> **REQUIRED WORK**
Take each line of the data that contains the string "RESET" and copy it.

> **EXTRACTED MATERIAL**
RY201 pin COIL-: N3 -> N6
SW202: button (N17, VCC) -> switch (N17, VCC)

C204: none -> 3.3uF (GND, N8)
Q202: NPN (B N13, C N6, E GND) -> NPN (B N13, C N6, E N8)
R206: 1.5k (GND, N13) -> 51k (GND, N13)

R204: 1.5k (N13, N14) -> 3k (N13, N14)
...
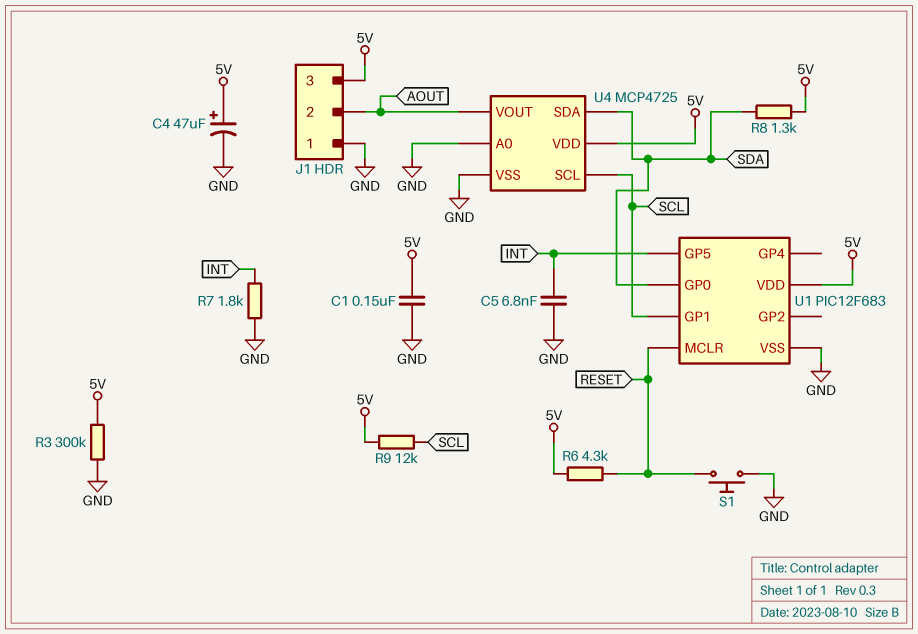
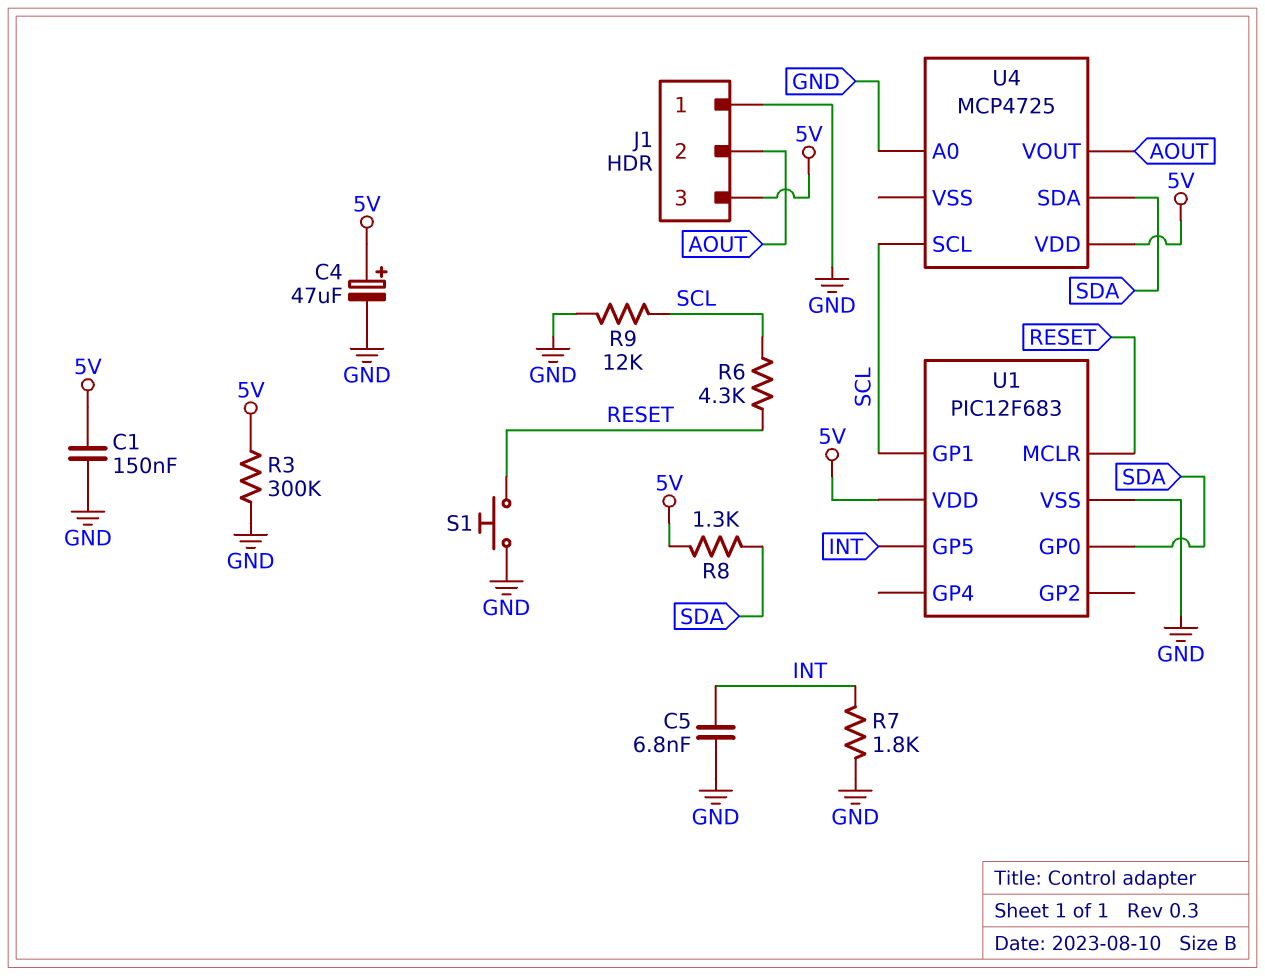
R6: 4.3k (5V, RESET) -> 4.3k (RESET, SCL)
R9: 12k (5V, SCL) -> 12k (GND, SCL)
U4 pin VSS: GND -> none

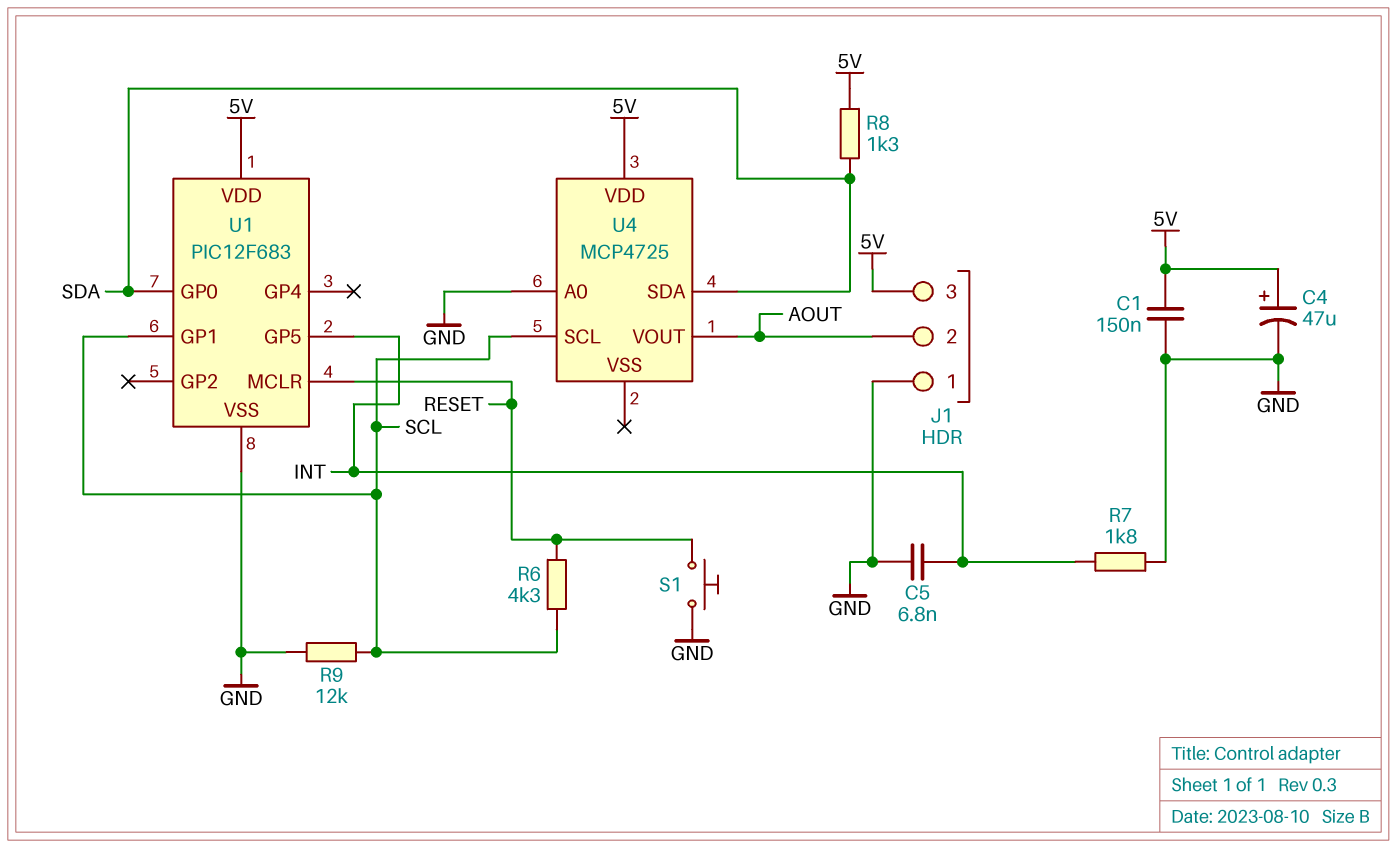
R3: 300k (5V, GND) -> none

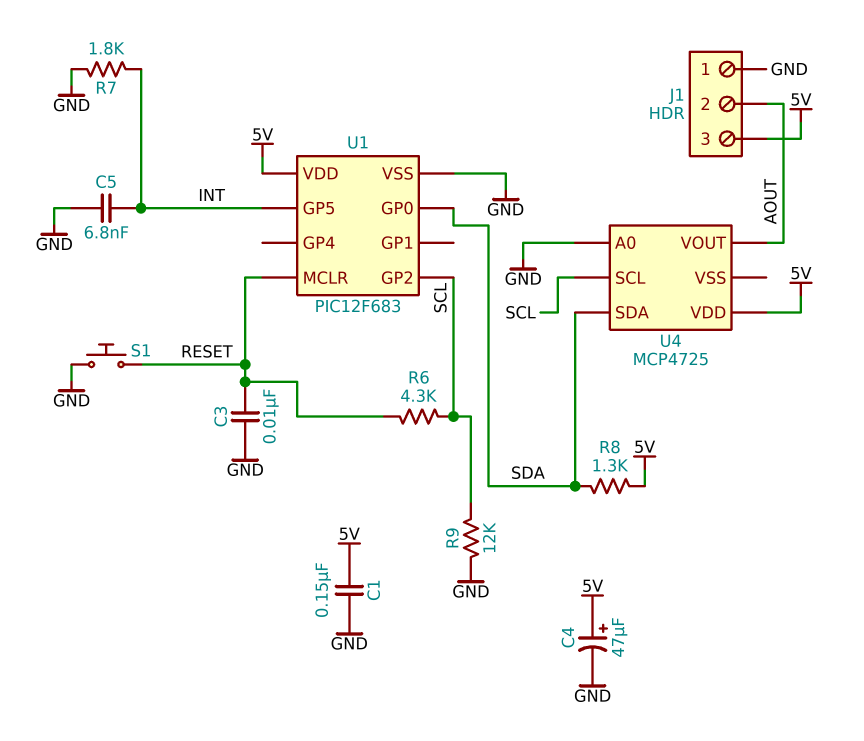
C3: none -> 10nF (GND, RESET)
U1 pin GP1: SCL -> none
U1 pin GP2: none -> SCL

> **TASK SOLUTION**
R6: 4.3k (5V, RESET) -> 4.3k (RESET, SCL)
C3: none -> 10nF (GND, RESET)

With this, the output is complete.